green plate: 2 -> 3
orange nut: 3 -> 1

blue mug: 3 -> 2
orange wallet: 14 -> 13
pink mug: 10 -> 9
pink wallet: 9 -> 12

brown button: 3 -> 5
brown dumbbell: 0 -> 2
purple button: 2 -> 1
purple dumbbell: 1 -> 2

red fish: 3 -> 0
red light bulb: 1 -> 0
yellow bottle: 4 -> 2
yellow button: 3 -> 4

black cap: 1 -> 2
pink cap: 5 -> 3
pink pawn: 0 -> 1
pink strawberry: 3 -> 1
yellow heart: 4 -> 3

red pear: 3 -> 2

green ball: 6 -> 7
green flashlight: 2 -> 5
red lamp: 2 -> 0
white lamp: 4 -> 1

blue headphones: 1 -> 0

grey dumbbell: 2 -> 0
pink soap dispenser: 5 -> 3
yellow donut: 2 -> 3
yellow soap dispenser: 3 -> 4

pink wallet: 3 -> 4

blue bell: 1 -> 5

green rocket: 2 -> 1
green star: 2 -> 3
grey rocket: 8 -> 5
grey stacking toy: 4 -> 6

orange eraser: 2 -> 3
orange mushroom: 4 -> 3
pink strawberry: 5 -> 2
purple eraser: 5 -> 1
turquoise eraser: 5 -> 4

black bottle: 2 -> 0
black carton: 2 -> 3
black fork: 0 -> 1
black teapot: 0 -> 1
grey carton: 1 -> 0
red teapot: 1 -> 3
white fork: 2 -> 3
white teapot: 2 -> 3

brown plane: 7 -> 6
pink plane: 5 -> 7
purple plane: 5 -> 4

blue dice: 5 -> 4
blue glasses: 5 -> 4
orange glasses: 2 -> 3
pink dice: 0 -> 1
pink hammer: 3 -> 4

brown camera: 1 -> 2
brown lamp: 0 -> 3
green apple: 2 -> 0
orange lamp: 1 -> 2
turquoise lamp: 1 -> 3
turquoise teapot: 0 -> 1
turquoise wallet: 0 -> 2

☆ ☆ ☆ ☆

Type out each entry above again, exactly.

▸ Exercise answer:
green plate: 2 -> 3
orange nut: 3 -> 1

blue mug: 3 -> 2
orange wallet: 14 -> 13
pink mug: 10 -> 9
pink wallet: 9 -> 12

brown button: 3 -> 5
brown dumbbell: 0 -> 2
purple button: 2 -> 1
purple dumbbell: 1 -> 2

red fish: 3 -> 0
red light bulb: 1 -> 0
yellow bottle: 4 -> 2
yellow button: 3 -> 4

black cap: 1 -> 2
pink cap: 5 -> 3
pink pawn: 0 -> 1
pink strawberry: 3 -> 1
yellow heart: 4 -> 3

red pear: 3 -> 2

green ball: 6 -> 7
green flashlight: 2 -> 5
red lamp: 2 -> 0
white lamp: 4 -> 1

blue headphones: 1 -> 0

grey dumbbell: 2 -> 0
pink soap dispenser: 5 -> 3
yellow donut: 2 -> 3
yellow soap dispenser: 3 -> 4

pink wallet: 3 -> 4

blue bell: 1 -> 5

green rocket: 2 -> 1
green star: 2 -> 3
grey rocket: 8 -> 5
grey stacking toy: 4 -> 6

orange eraser: 2 -> 3
orange mushroom: 4 -> 3
pink strawberry: 5 -> 2
purple eraser: 5 -> 1
turquoise eraser: 5 -> 4

black bottle: 2 -> 0
black carton: 2 -> 3
black fork: 0 -> 1
black teapot: 0 -> 1
grey carton: 1 -> 0
red teapot: 1 -> 3
white fork: 2 -> 3
white teapot: 2 -> 3

brown plane: 7 -> 6
pink plane: 5 -> 7
purple plane: 5 -> 4

blue dice: 5 -> 4
blue glasses: 5 -> 4
orange glasses: 2 -> 3
pink dice: 0 -> 1
pink hammer: 3 -> 4

brown camera: 1 -> 2
brown lamp: 0 -> 3
green apple: 2 -> 0
orange lamp: 1 -> 2
turquoise lamp: 1 -> 3
turquoise teapot: 0 -> 1
turquoise wallet: 0 -> 2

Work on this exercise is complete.